[Modification records]
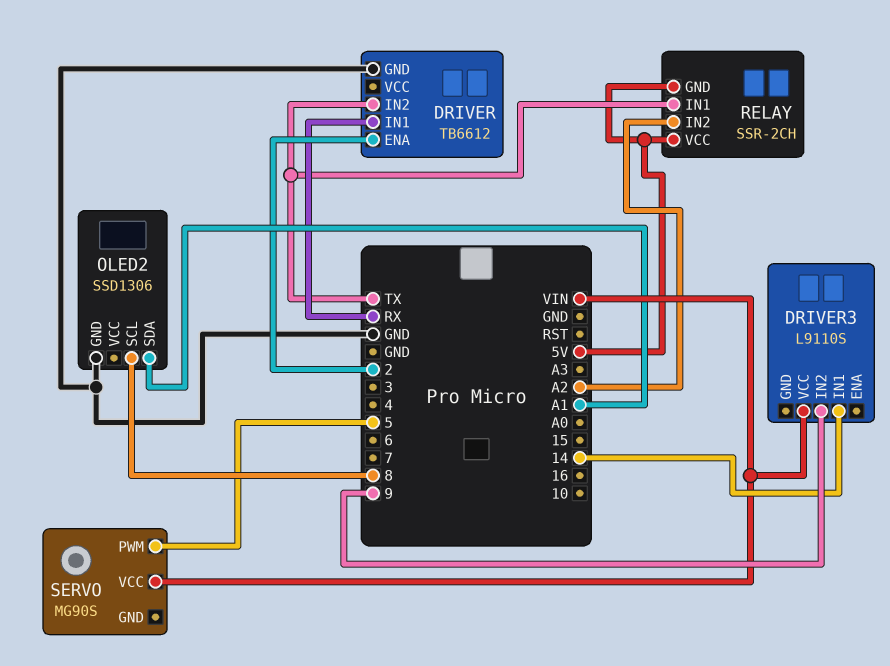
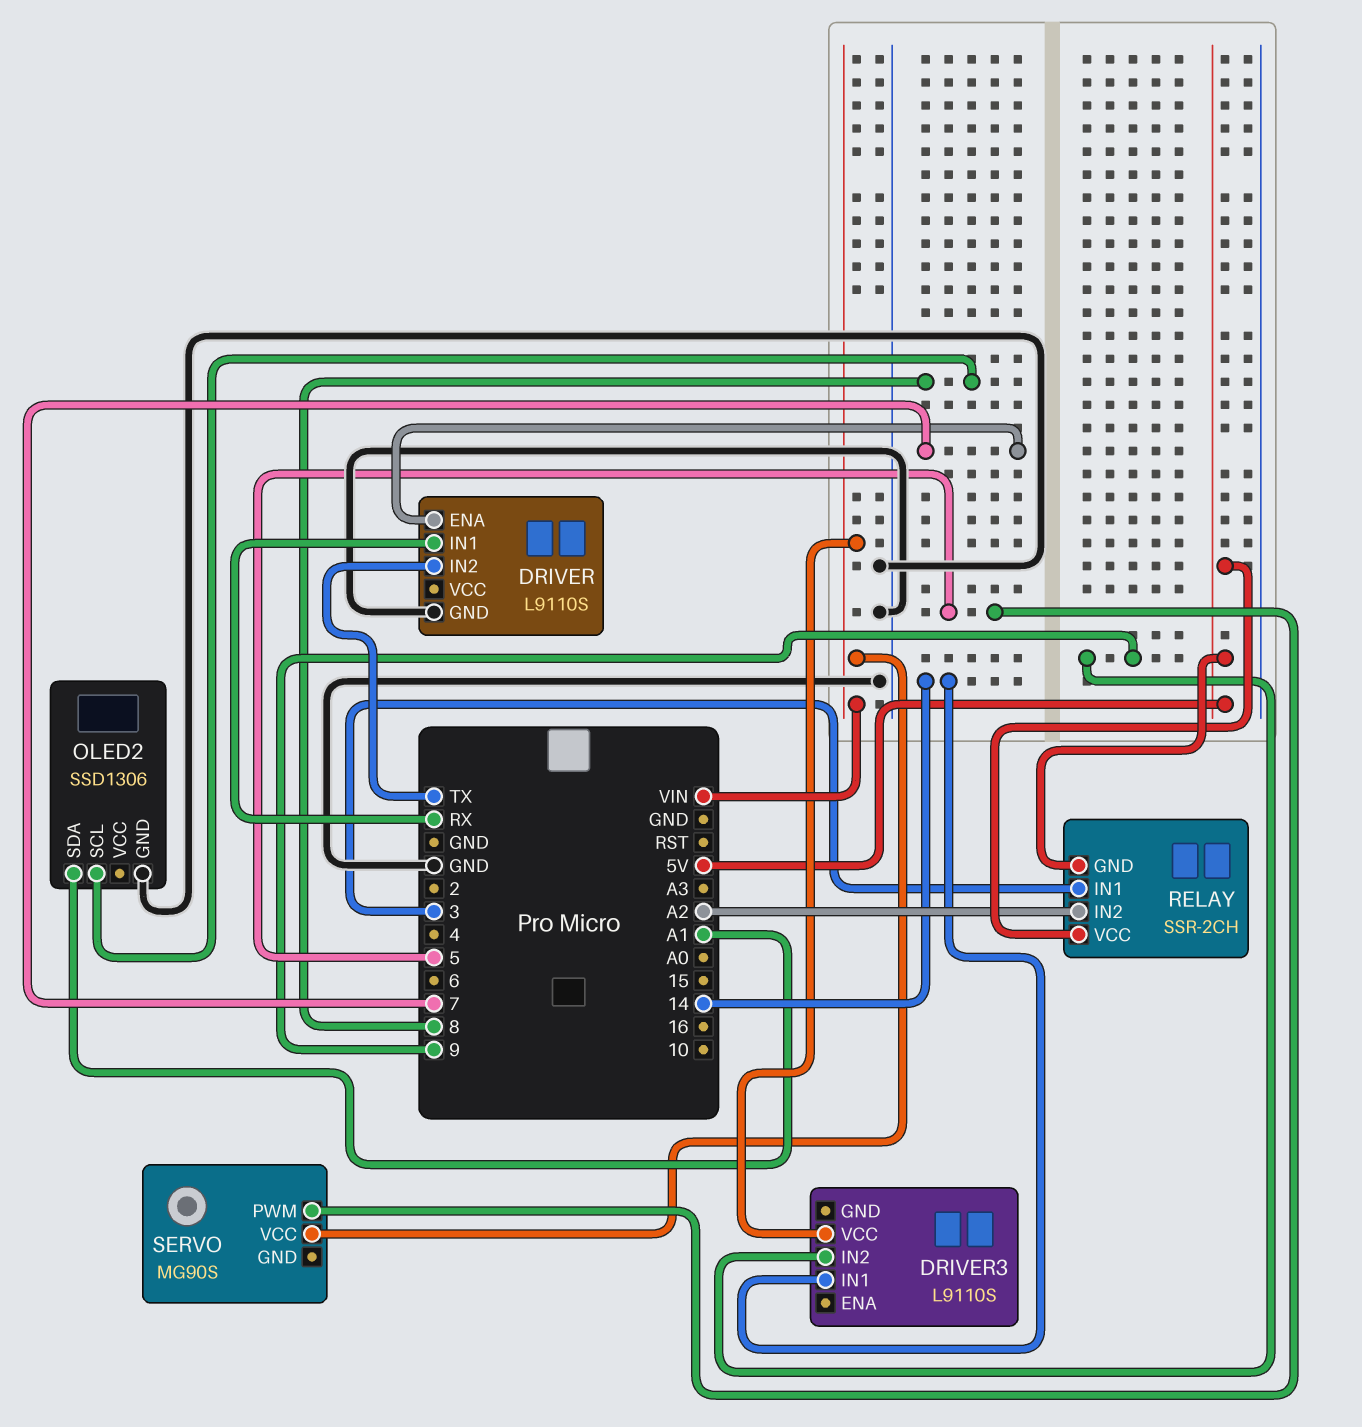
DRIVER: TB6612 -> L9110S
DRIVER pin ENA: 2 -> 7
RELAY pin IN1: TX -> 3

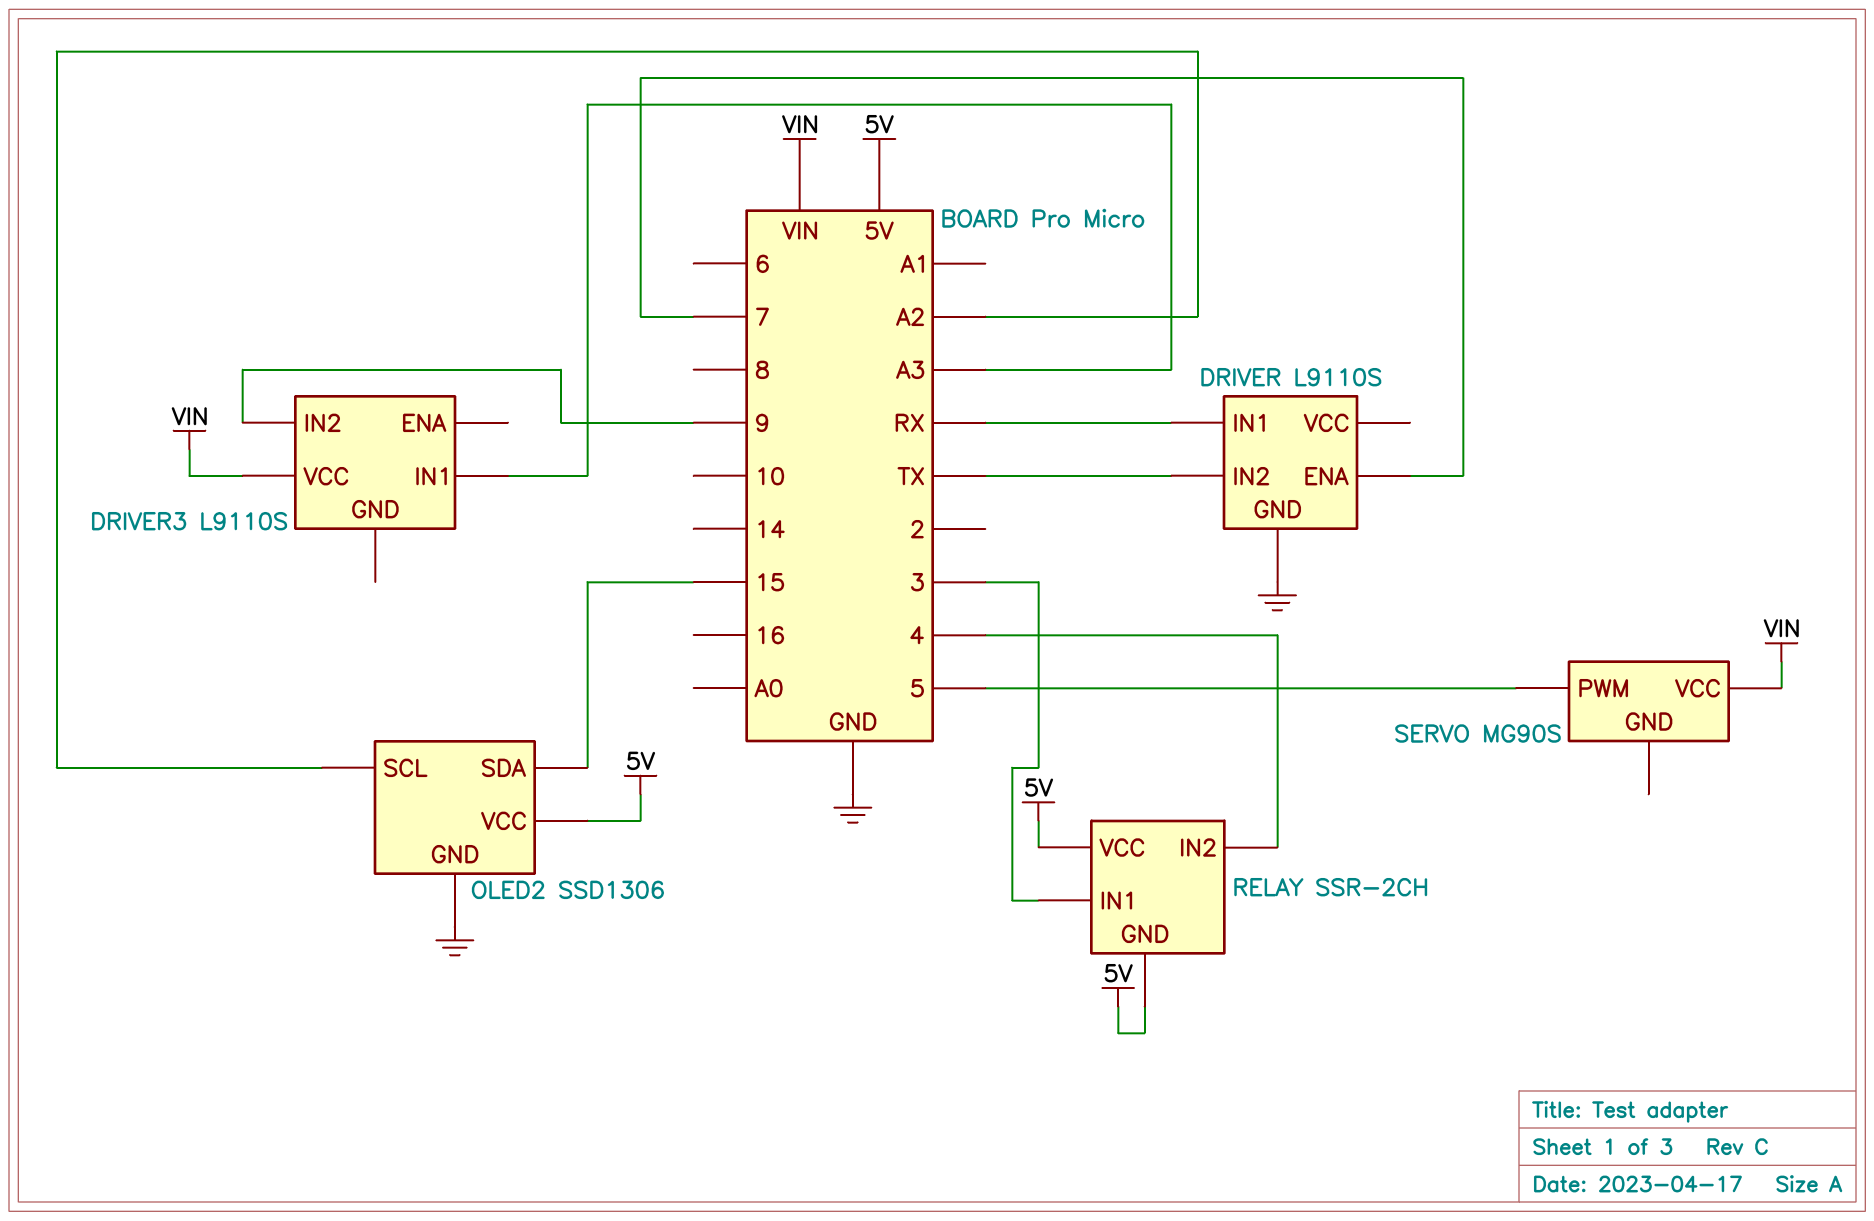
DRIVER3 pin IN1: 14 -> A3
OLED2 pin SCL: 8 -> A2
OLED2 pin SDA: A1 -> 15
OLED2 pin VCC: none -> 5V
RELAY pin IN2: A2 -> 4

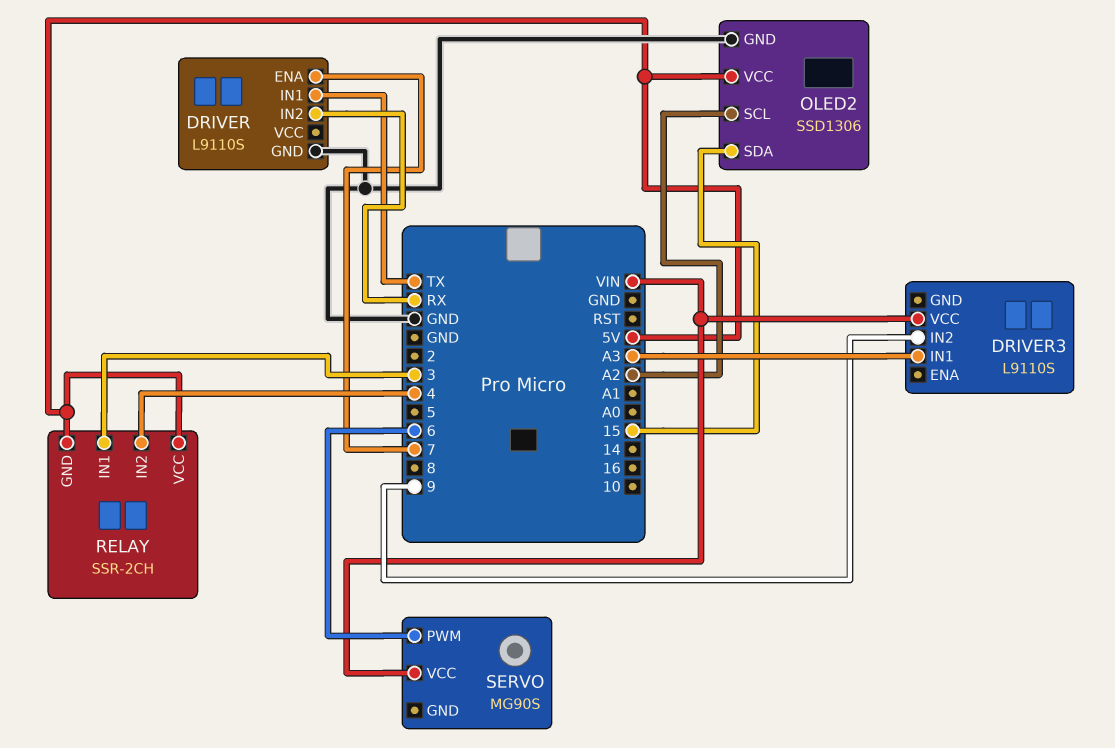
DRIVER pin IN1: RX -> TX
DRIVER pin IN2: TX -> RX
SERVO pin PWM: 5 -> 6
--
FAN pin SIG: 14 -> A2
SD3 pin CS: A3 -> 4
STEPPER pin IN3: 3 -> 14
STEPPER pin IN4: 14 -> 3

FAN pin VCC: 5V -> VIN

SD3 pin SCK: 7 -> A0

YOUR GOAL ▸ A single number is the whole answer here: the number of lines in the data containing "STEPPER".

RESPONSE AREA ▸ 2